◆ Aim of the exercise ◆
Reproduce every line of the listing as written, apart from the pictures.
☆ ☆ ☆
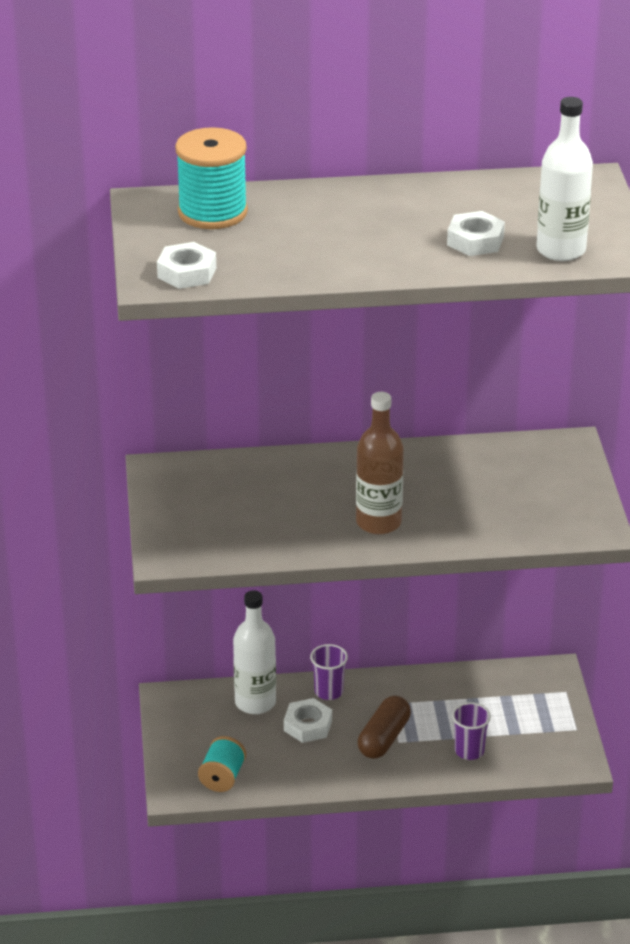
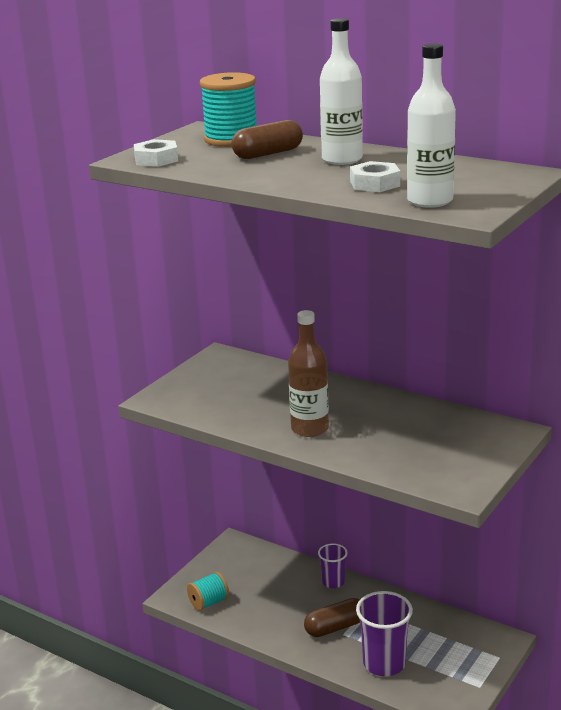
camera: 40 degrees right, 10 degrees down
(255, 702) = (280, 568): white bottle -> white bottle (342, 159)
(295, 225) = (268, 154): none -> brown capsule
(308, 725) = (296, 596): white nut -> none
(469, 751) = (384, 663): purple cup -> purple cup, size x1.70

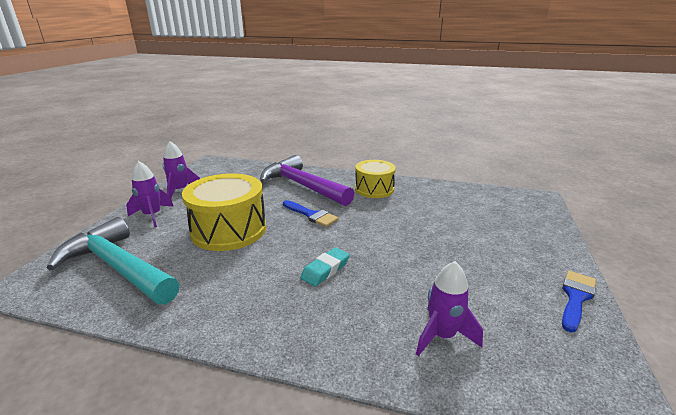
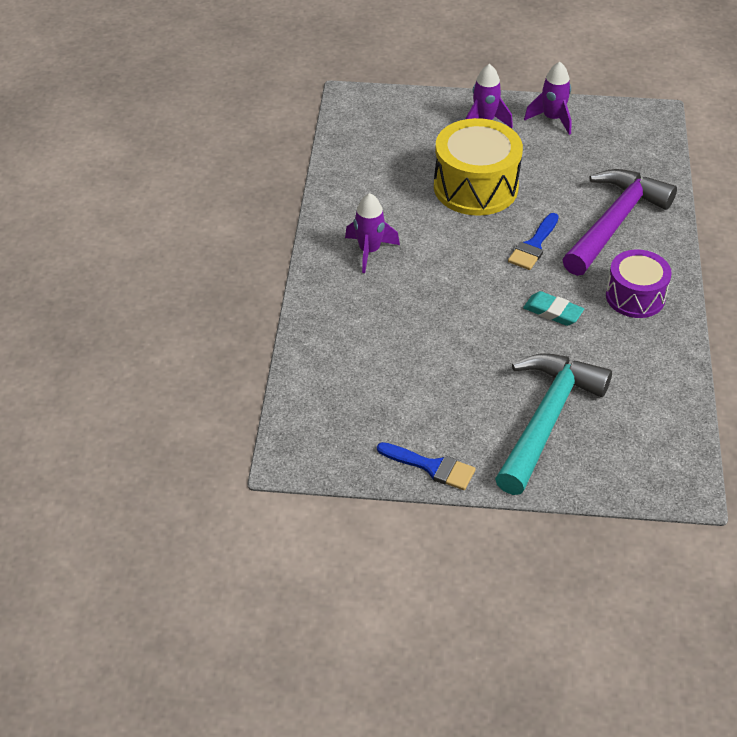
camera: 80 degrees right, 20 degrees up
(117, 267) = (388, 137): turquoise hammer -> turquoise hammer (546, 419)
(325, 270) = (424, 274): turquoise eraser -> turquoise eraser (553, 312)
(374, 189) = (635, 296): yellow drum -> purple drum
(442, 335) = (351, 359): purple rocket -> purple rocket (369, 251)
☆ ☆ ☆
◆ Expected answer ◆
camera: 40 degrees right, 10 degrees down
(255, 702) = (280, 568): white bottle -> white bottle (342, 159)
(295, 225) = (268, 154): none -> brown capsule
(308, 725) = (296, 596): white nut -> none
(469, 751) = (384, 663): purple cup -> purple cup, size x1.70

camera: 80 degrees right, 20 degrees up
(117, 267) = (388, 137): turquoise hammer -> turquoise hammer (546, 419)
(325, 270) = (424, 274): turquoise eraser -> turquoise eraser (553, 312)
(374, 189) = (635, 296): yellow drum -> purple drum
(442, 335) = (351, 359): purple rocket -> purple rocket (369, 251)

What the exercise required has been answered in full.